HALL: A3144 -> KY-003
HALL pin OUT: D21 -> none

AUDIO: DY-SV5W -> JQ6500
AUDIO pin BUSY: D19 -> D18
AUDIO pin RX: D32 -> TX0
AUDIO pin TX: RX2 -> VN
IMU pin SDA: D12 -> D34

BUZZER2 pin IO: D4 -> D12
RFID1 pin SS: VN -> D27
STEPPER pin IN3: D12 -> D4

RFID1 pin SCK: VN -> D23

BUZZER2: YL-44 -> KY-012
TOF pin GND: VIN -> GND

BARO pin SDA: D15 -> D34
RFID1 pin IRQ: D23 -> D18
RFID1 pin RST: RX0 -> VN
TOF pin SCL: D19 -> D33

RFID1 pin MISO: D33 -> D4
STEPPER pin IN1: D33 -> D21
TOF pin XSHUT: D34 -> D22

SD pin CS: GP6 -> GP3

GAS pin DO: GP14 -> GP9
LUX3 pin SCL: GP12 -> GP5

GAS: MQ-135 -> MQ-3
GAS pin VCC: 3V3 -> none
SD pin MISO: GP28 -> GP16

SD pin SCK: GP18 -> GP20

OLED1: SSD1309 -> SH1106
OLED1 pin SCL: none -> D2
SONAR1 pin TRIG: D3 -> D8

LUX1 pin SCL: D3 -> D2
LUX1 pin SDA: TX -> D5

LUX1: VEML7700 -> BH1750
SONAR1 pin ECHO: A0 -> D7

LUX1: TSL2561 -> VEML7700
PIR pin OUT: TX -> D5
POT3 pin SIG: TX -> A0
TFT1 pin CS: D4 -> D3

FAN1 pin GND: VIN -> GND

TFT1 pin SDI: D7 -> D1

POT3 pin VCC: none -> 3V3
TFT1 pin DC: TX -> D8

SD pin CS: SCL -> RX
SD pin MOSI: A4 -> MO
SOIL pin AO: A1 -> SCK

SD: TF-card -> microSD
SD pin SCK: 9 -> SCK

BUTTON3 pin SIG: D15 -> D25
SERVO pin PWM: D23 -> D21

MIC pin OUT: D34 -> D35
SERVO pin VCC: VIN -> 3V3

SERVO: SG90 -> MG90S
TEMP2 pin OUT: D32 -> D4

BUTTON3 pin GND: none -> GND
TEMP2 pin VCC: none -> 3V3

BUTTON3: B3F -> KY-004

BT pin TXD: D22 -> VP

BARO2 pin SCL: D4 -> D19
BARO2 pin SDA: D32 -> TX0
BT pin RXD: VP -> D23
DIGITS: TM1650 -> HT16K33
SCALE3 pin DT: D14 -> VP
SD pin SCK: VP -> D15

==========

**Try it**:
What is needed is a word-for-word copy of all the entries.

**Task answer**:
HALL: A3144 -> KY-003
HALL pin OUT: D21 -> none

AUDIO: DY-SV5W -> JQ6500
AUDIO pin BUSY: D19 -> D18
AUDIO pin RX: D32 -> TX0
AUDIO pin TX: RX2 -> VN
IMU pin SDA: D12 -> D34

BUZZER2 pin IO: D4 -> D12
RFID1 pin SS: VN -> D27
STEPPER pin IN3: D12 -> D4

RFID1 pin SCK: VN -> D23

BUZZER2: YL-44 -> KY-012
TOF pin GND: VIN -> GND

BARO pin SDA: D15 -> D34
RFID1 pin IRQ: D23 -> D18
RFID1 pin RST: RX0 -> VN
TOF pin SCL: D19 -> D33

RFID1 pin MISO: D33 -> D4
STEPPER pin IN1: D33 -> D21
TOF pin XSHUT: D34 -> D22

SD pin CS: GP6 -> GP3

GAS pin DO: GP14 -> GP9
LUX3 pin SCL: GP12 -> GP5

GAS: MQ-135 -> MQ-3
GAS pin VCC: 3V3 -> none
SD pin MISO: GP28 -> GP16

SD pin SCK: GP18 -> GP20

OLED1: SSD1309 -> SH1106
OLED1 pin SCL: none -> D2
SONAR1 pin TRIG: D3 -> D8

LUX1 pin SCL: D3 -> D2
LUX1 pin SDA: TX -> D5

LUX1: VEML7700 -> BH1750
SONAR1 pin ECHO: A0 -> D7

LUX1: TSL2561 -> VEML7700
PIR pin OUT: TX -> D5
POT3 pin SIG: TX -> A0
TFT1 pin CS: D4 -> D3

FAN1 pin GND: VIN -> GND

TFT1 pin SDI: D7 -> D1

POT3 pin VCC: none -> 3V3
TFT1 pin DC: TX -> D8

SD pin CS: SCL -> RX
SD pin MOSI: A4 -> MO
SOIL pin AO: A1 -> SCK

SD: TF-card -> microSD
SD pin SCK: 9 -> SCK

BUTTON3 pin SIG: D15 -> D25
SERVO pin PWM: D23 -> D21

MIC pin OUT: D34 -> D35
SERVO pin VCC: VIN -> 3V3

SERVO: SG90 -> MG90S
TEMP2 pin OUT: D32 -> D4

BUTTON3 pin GND: none -> GND
TEMP2 pin VCC: none -> 3V3

BUTTON3: B3F -> KY-004

BT pin TXD: D22 -> VP

BARO2 pin SCL: D4 -> D19
BARO2 pin SDA: D32 -> TX0
BT pin RXD: VP -> D23
DIGITS: TM1650 -> HT16K33
SCALE3 pin DT: D14 -> VP
SD pin SCK: VP -> D15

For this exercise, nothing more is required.